DATA RECORDS Block Start

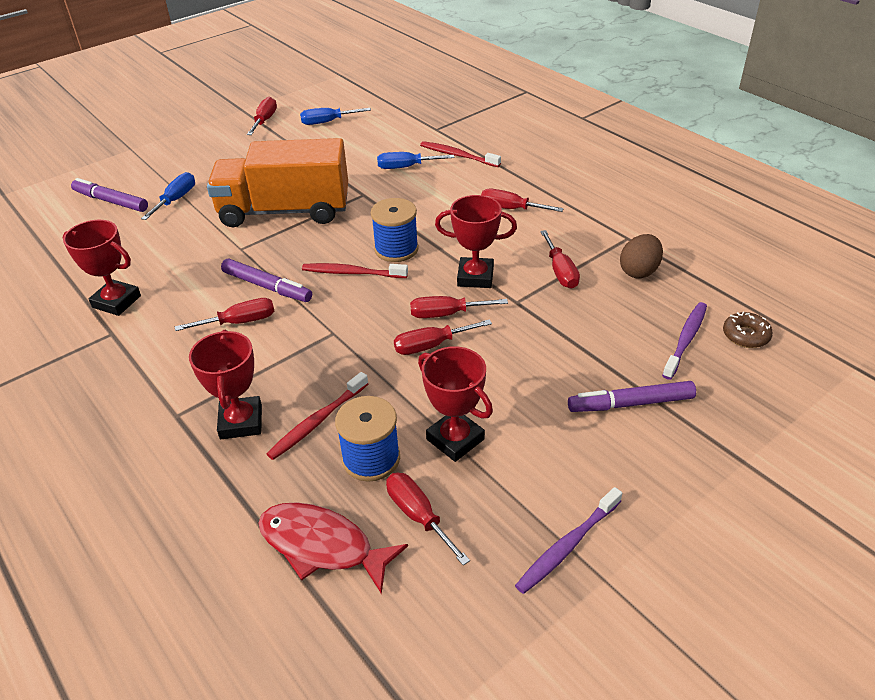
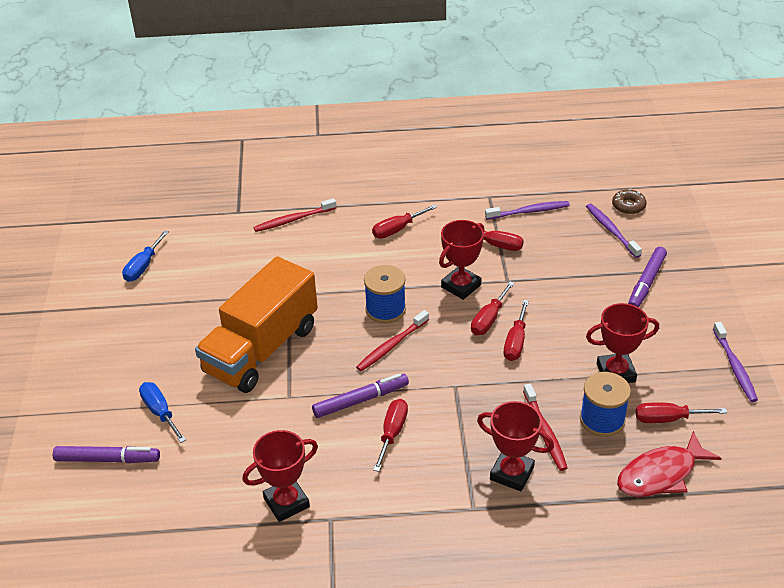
camera: 55 degrees left, 0 degrees up
(111, 201) = (107, 459): purple marker -> purple marker turned 150 degrees counterclockwise
(265, 120) = (86, 304): red screwdriver -> none
(406, 167) = (276, 254): blue screwdriver -> none
(639, 271) = (529, 211): brown egg -> purple toothbrush

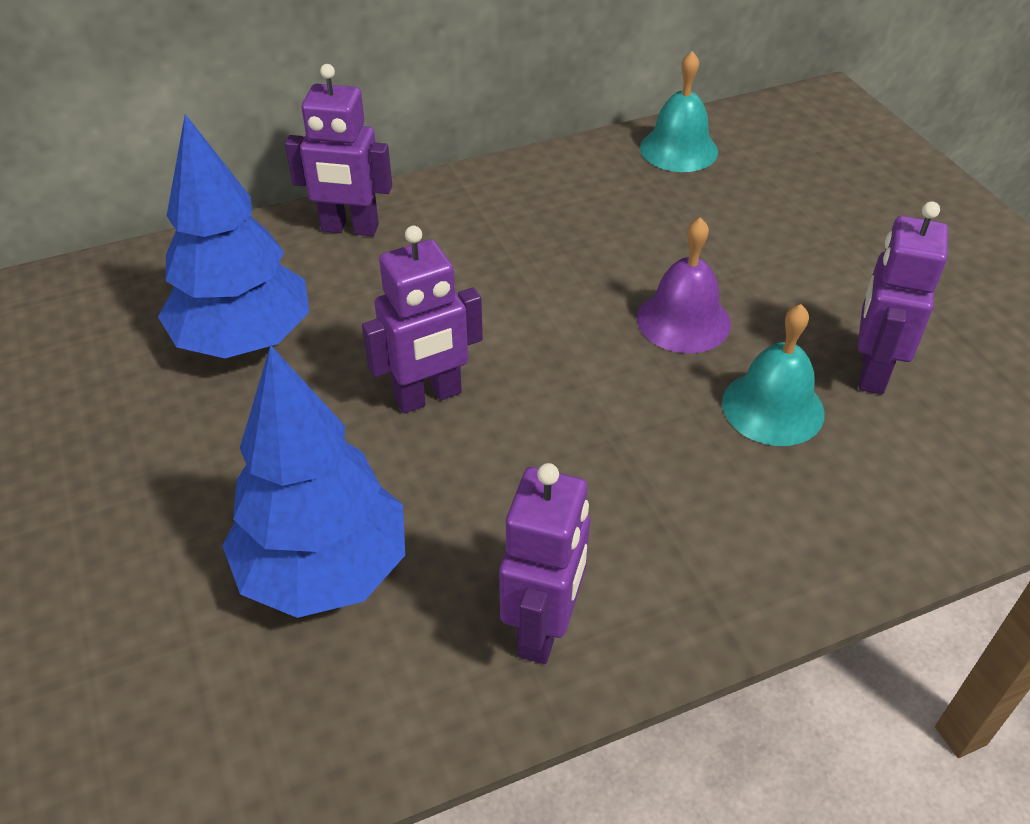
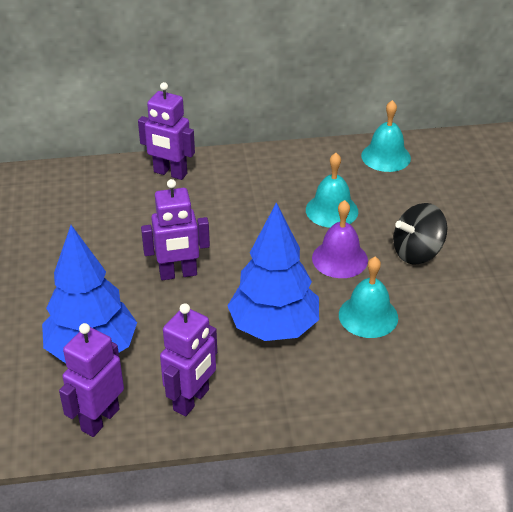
camera: 15 degrees right, 5 degrees down
(244, 340) = (91, 226): blue tree -> blue tree (273, 327)
(635, 245) = (331, 210): none -> turquoise bell
(797, 288) = (417, 252): none -> black spinning top
(871, 371) = (437, 307): purple robot -> purple robot (100, 419)

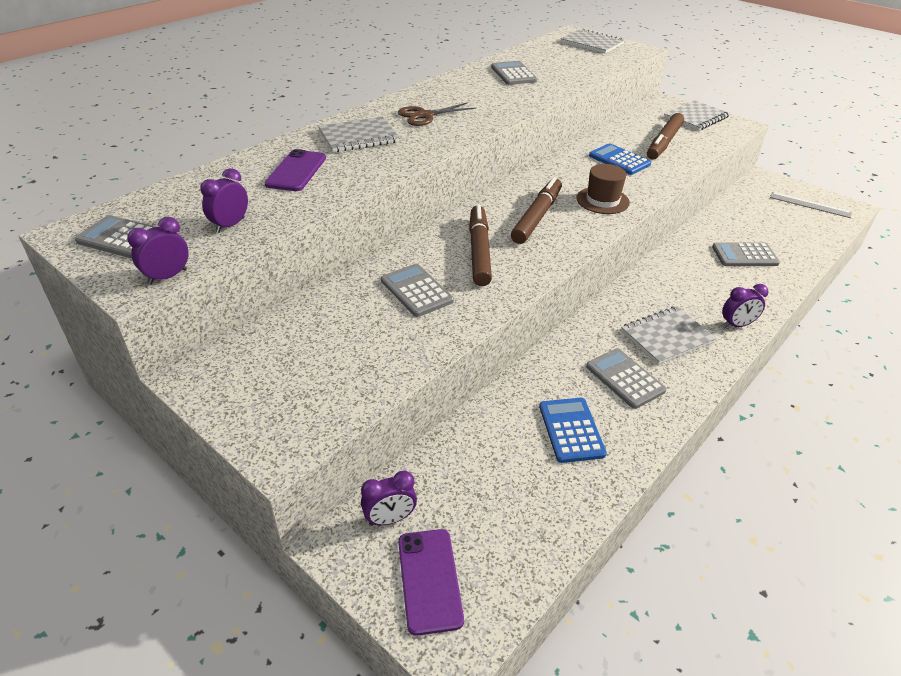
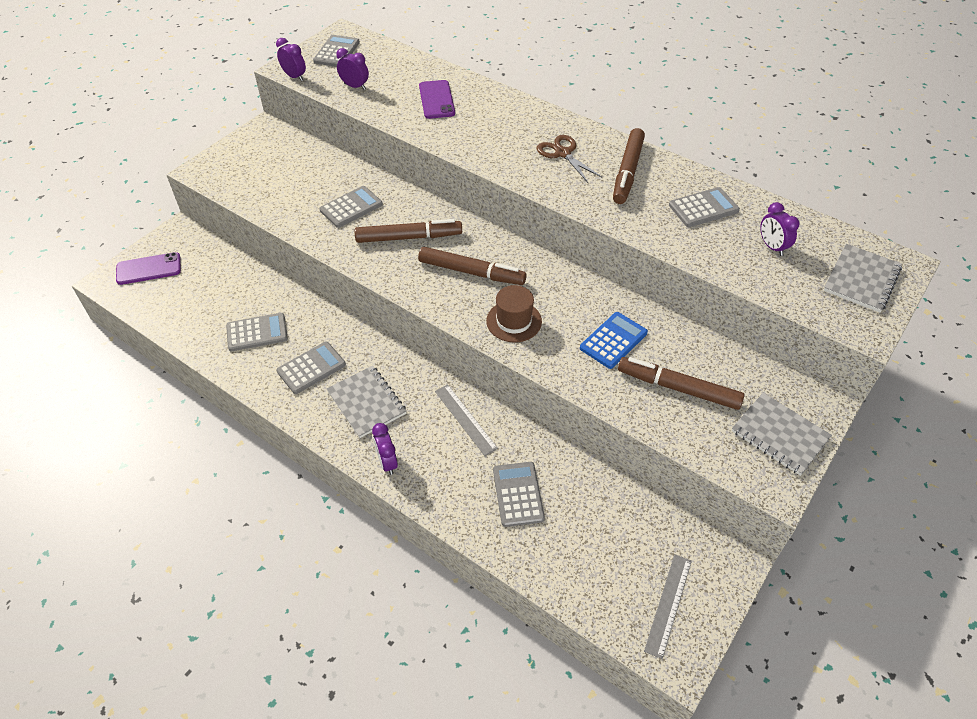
camera: 85 degrees right, 10 degrees up
(296, 171) = (436, 100): purple phone -> purple phone turned 75 degrees clockwise
(358, 137) = (505, 121): grey notebook -> none
(390, 519) = (193, 248): purple clock -> purple clock (772, 247)
(460, 93) = (628, 172): none -> brown marker
(571, 430) = (257, 332): blue calculator -> grey calculator
(673, 276) = (465, 419): none -> grey ruler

DATA RECORDS Block End

**HOW TO COMPLETE THIS TASK:**
Tell how many lines in the data above hold "none". Nothing but the number.

**FINISHED EXERCISE:**
7